-- INSTRUCTIONS FOR THE TASK --
In the entries below, find the line with "R3: 39 (SIG4, SIG7) -> 430k (SIG4, SIG7)" and the line with "R6: 12k (SIG2, SIG4) -> 6.8k (SIG2, SIG4)". Reproduce those two lines and every line between them exactly, and nothing more.

-- EXERCISE INPUT --
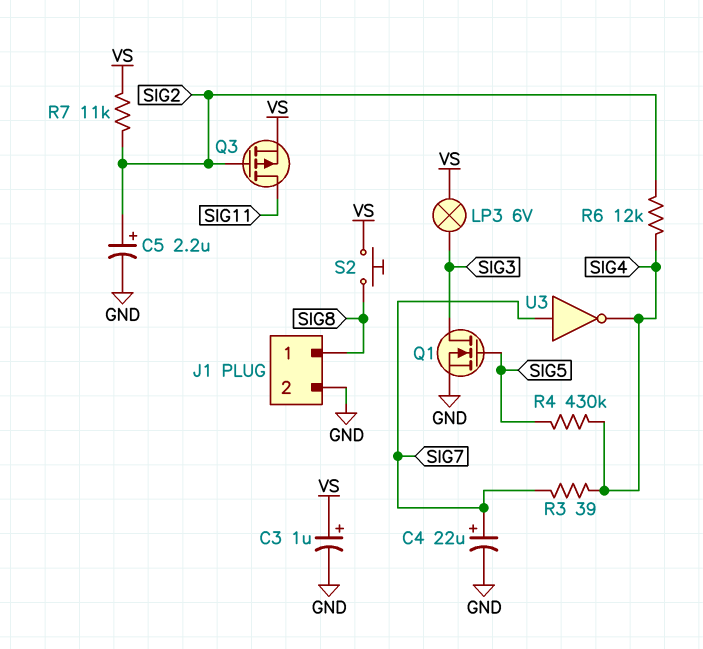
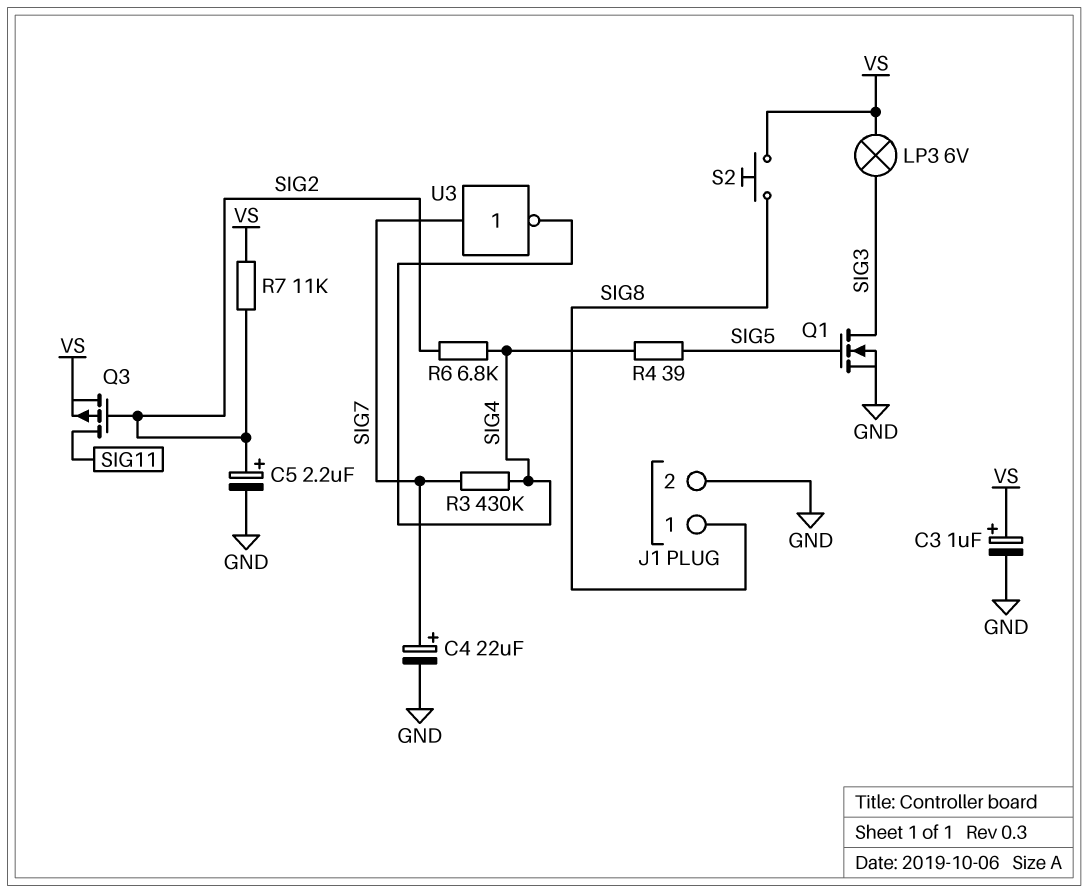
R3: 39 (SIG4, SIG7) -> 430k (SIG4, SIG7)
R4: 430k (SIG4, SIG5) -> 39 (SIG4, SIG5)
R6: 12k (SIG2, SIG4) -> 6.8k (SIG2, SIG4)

---

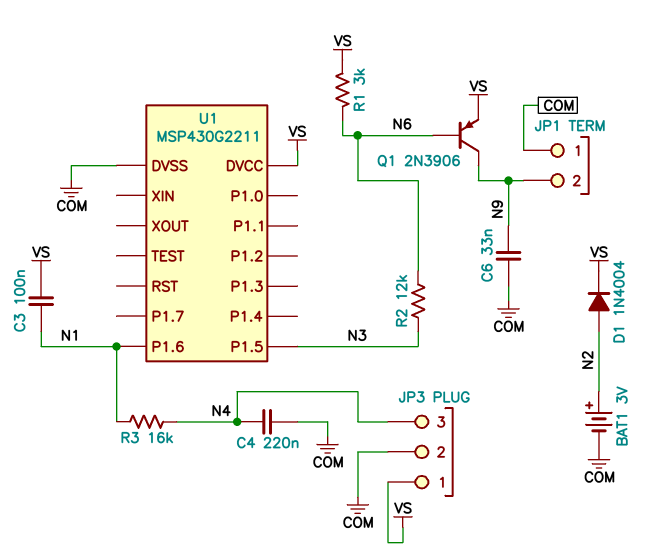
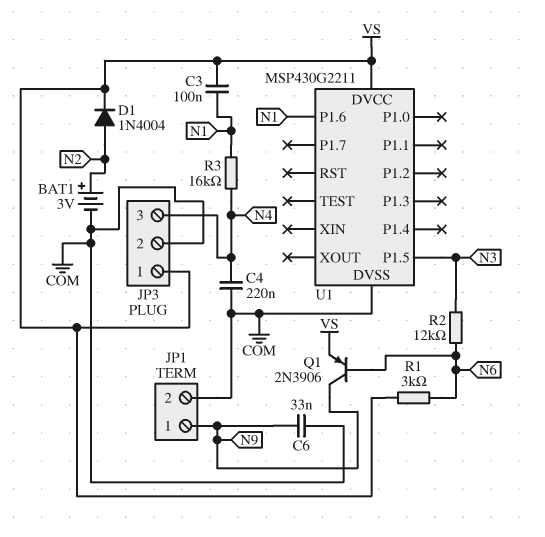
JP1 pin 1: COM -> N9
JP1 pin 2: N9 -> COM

...

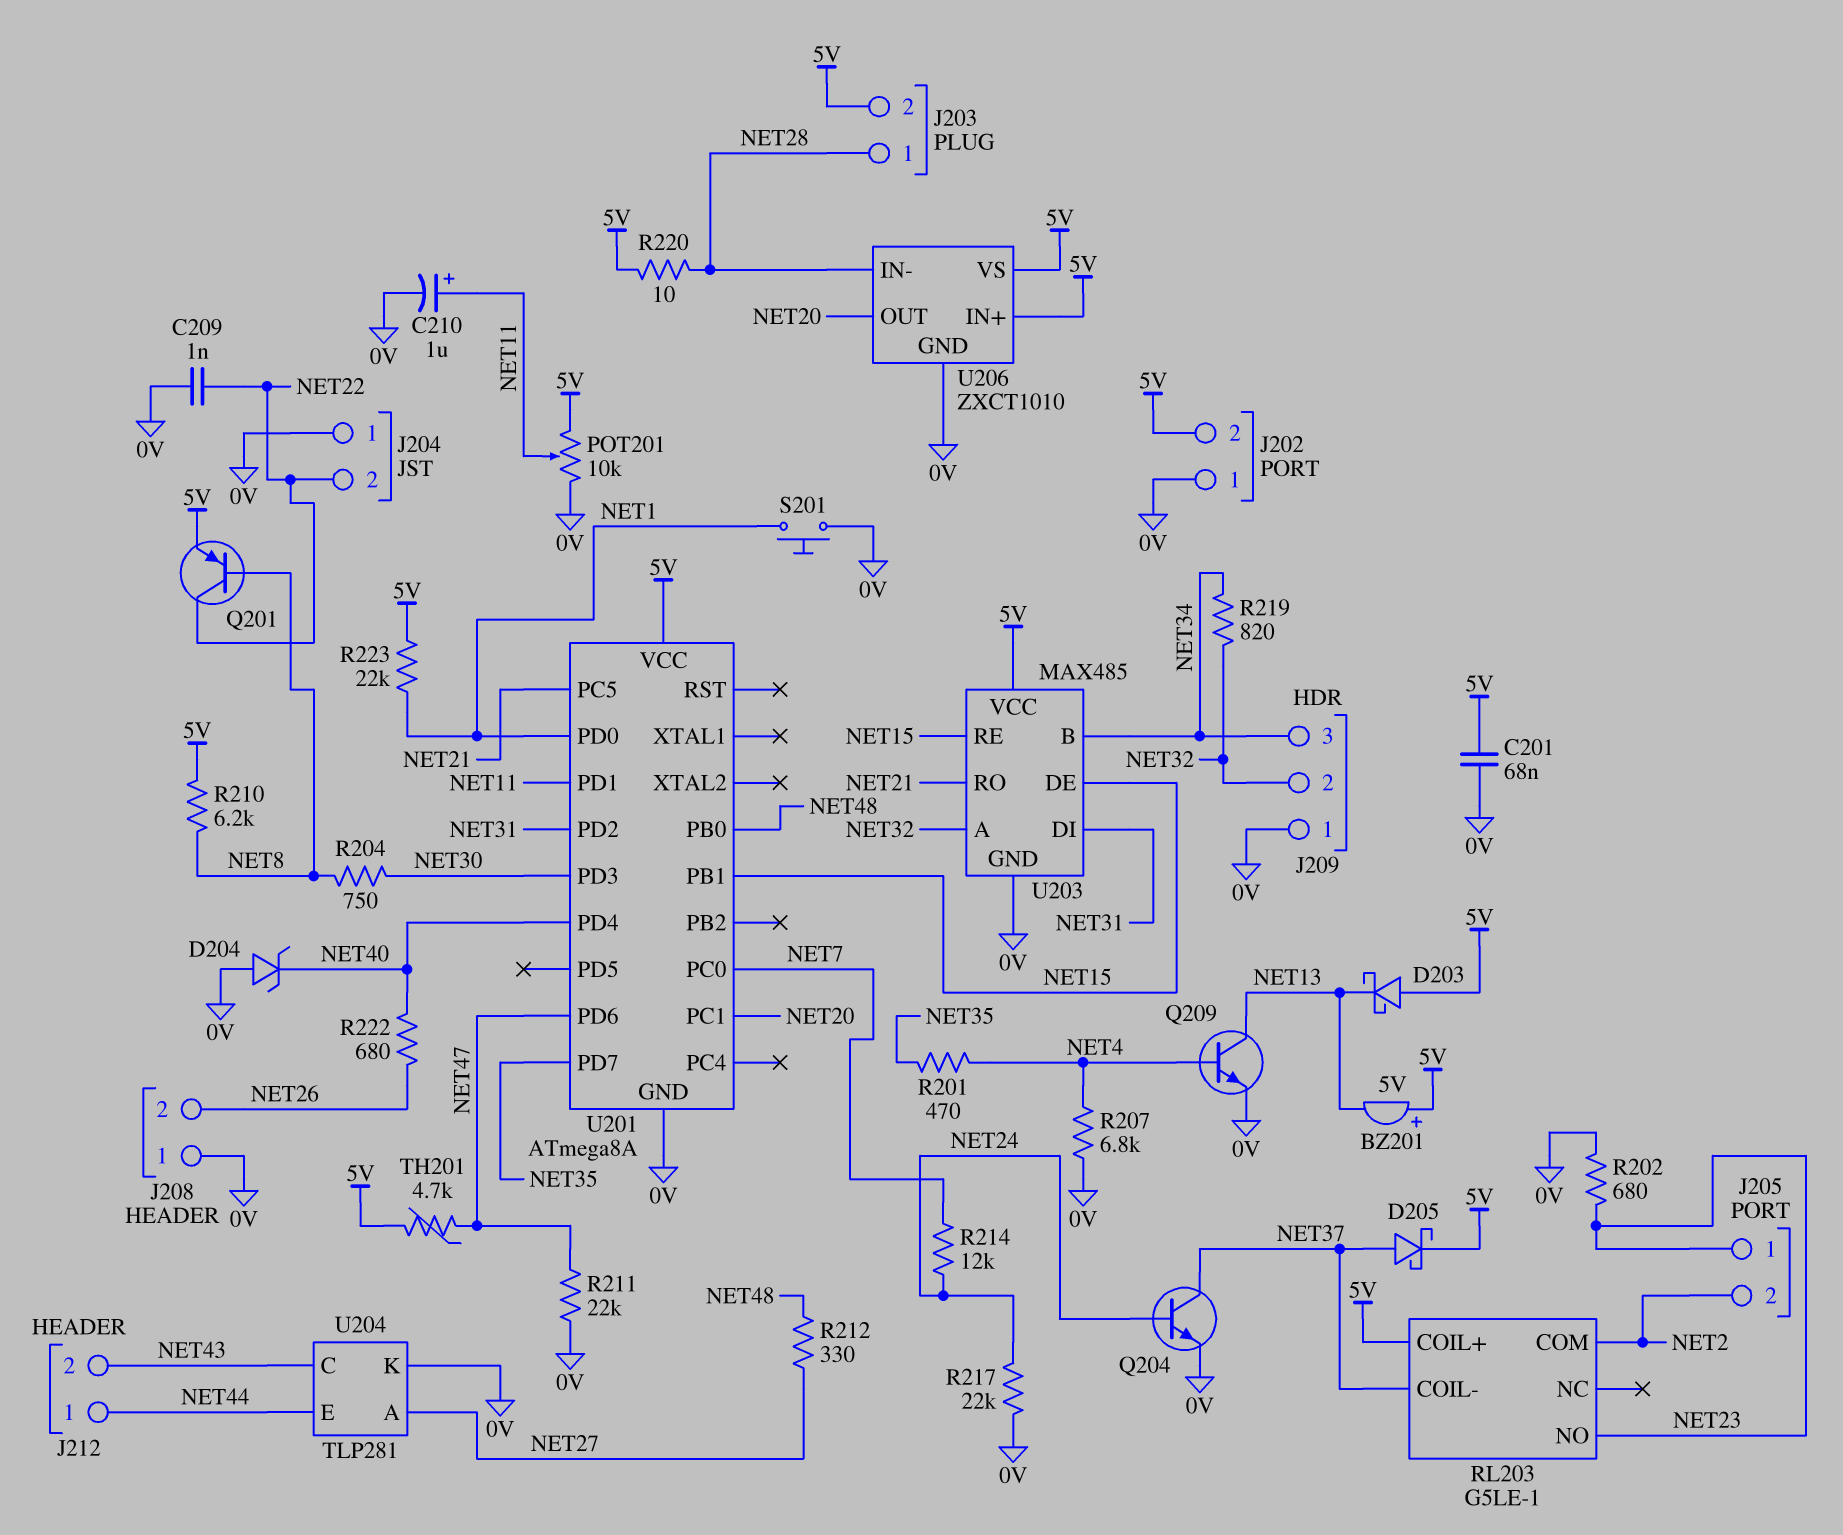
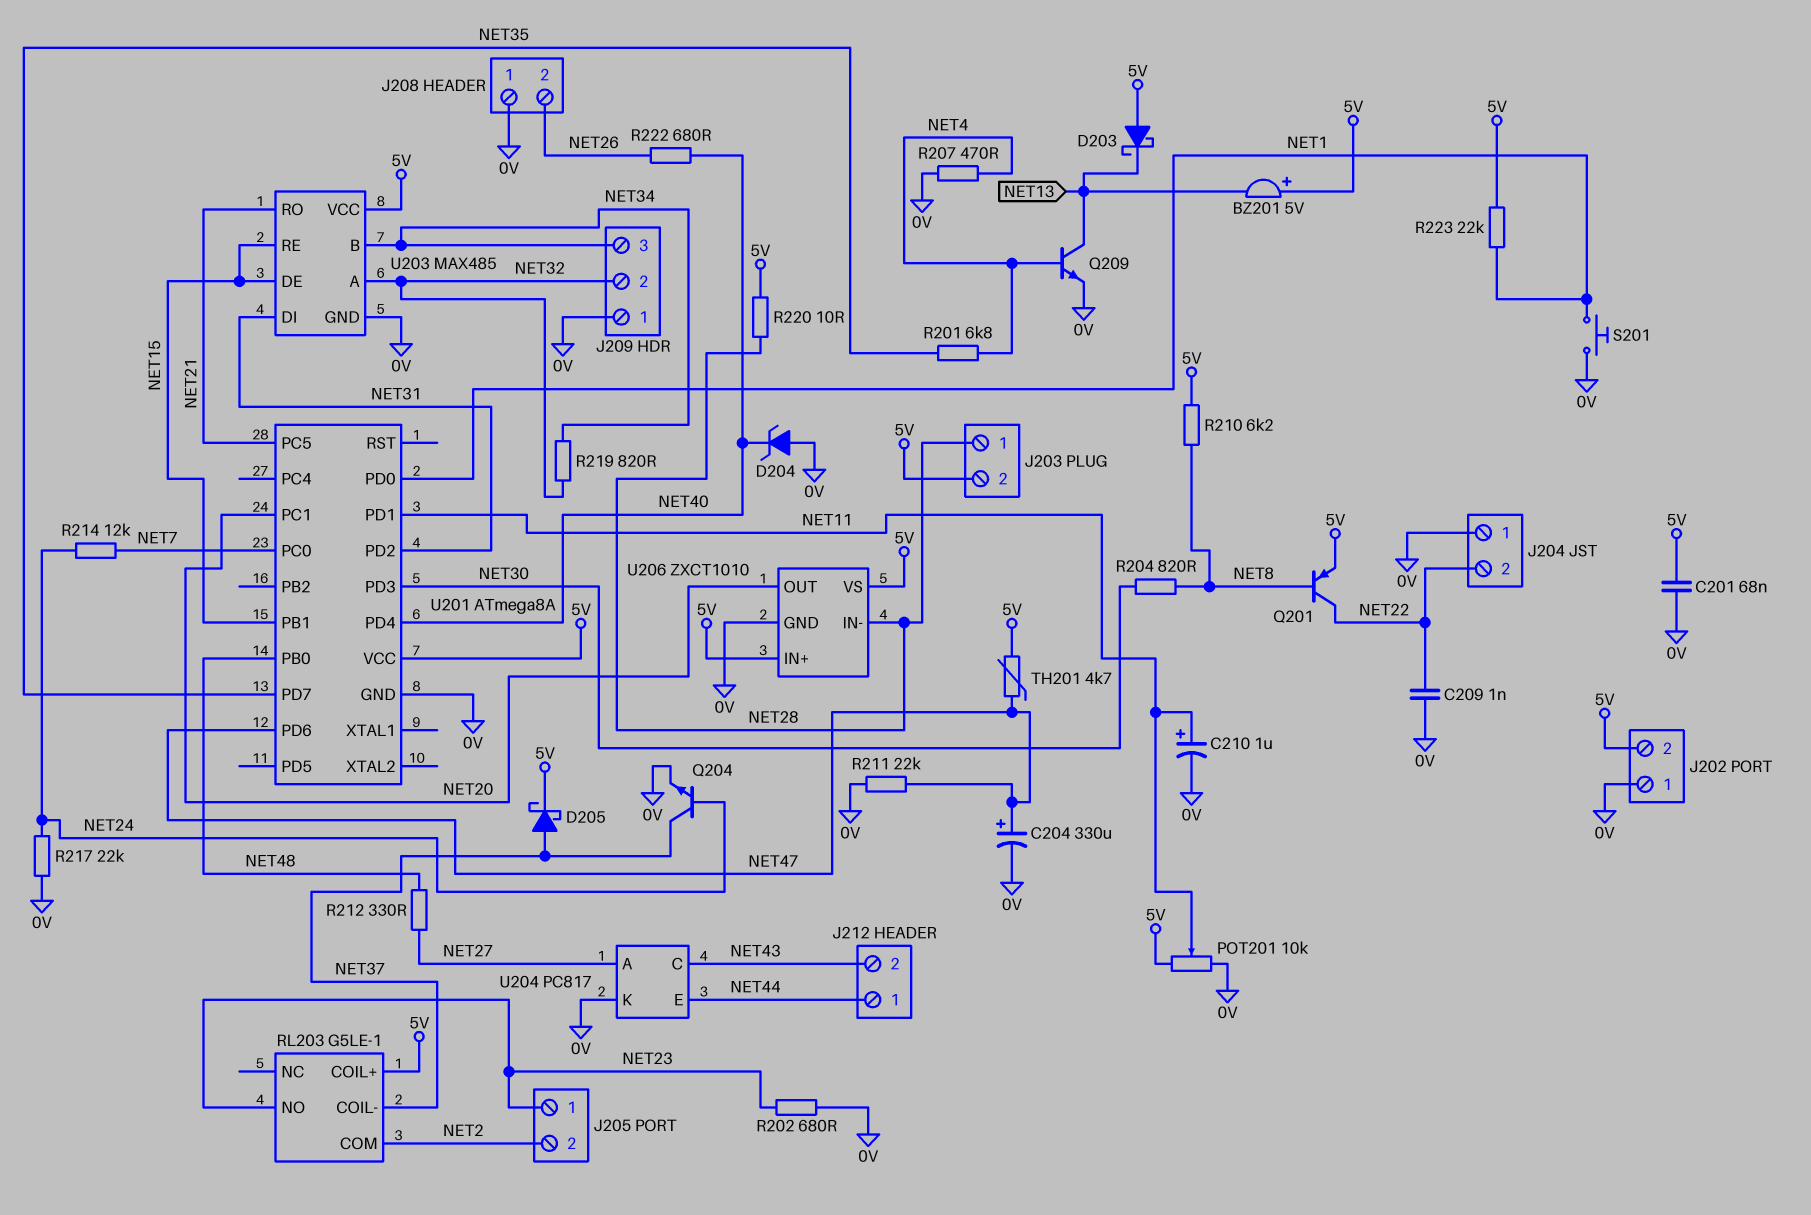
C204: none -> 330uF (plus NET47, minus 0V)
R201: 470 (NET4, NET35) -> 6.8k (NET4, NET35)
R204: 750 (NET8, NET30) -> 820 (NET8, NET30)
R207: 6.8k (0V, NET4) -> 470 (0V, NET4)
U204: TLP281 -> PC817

-- TASK ANSWER --
R3: 39 (SIG4, SIG7) -> 430k (SIG4, SIG7)
R4: 430k (SIG4, SIG5) -> 39 (SIG4, SIG5)
R6: 12k (SIG2, SIG4) -> 6.8k (SIG2, SIG4)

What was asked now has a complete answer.